◆ **EXERCISE**: In the copy, include no pictures. Reproduce the rest of the entries exactly.

═══

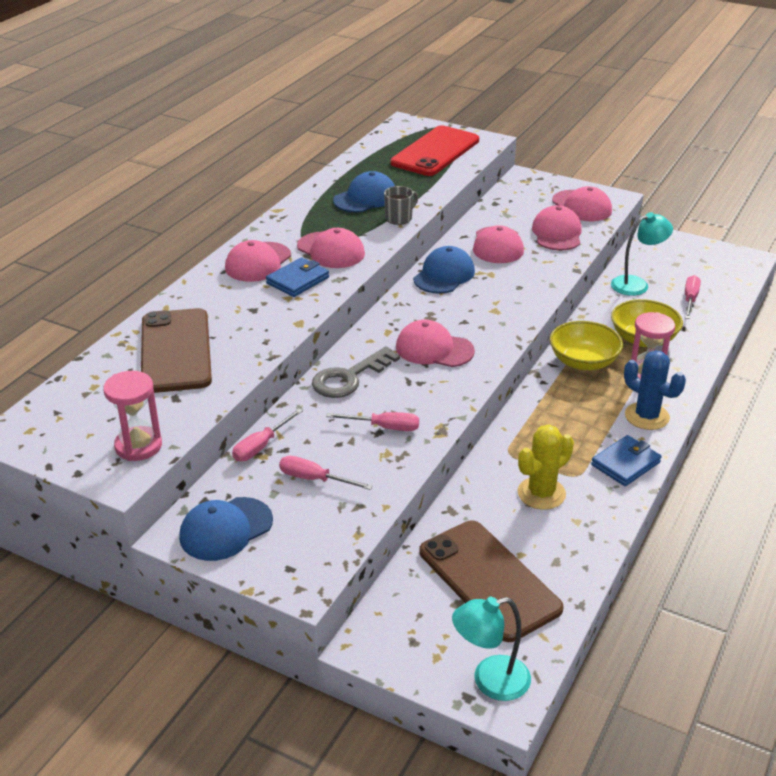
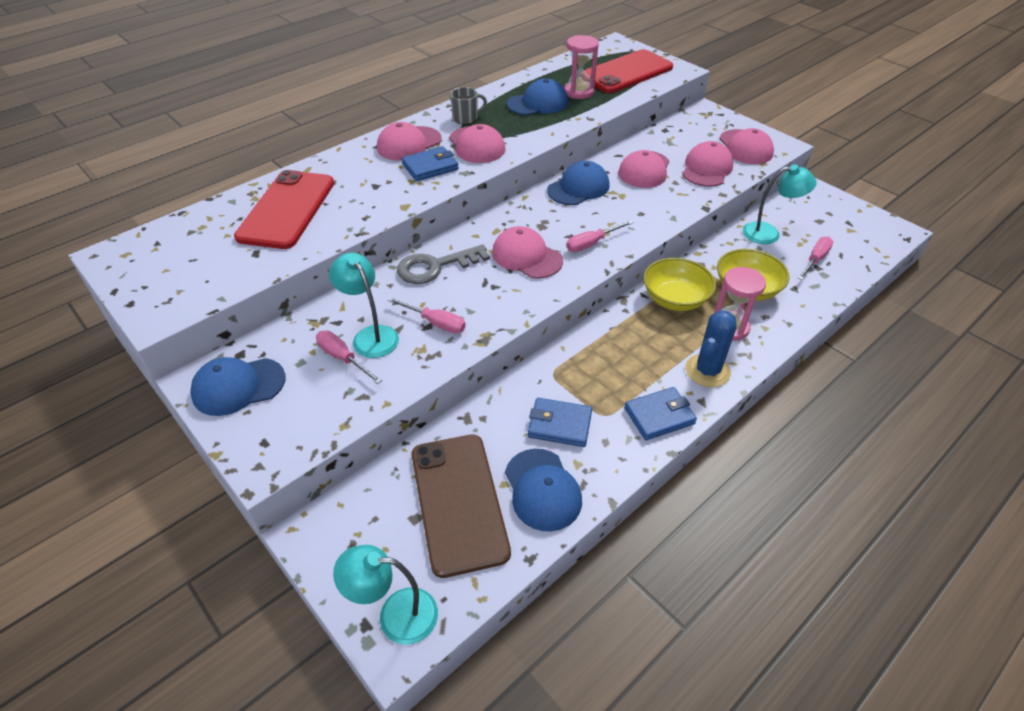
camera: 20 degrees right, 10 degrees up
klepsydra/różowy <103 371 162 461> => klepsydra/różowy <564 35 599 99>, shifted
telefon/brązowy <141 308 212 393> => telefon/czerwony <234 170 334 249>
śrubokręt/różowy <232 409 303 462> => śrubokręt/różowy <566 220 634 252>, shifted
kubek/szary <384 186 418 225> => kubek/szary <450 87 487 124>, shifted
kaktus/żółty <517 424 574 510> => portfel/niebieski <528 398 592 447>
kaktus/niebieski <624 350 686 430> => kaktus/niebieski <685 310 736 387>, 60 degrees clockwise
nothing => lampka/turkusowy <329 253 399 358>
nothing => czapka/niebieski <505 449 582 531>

═══

◆ **RESULT OF THE TASK**:
camera: 20 degrees right, 10 degrees up
klepsydra/różowy <103 371 162 461> => klepsydra/różowy <564 35 599 99>, shifted
telefon/brązowy <141 308 212 393> => telefon/czerwony <234 170 334 249>
śrubokręt/różowy <232 409 303 462> => śrubokręt/różowy <566 220 634 252>, shifted
kubek/szary <384 186 418 225> => kubek/szary <450 87 487 124>, shifted
kaktus/żółty <517 424 574 510> => portfel/niebieski <528 398 592 447>
kaktus/niebieski <624 350 686 430> => kaktus/niebieski <685 310 736 387>, 60 degrees clockwise
nothing => lampka/turkusowy <329 253 399 358>
nothing => czapka/niebieski <505 449 582 531>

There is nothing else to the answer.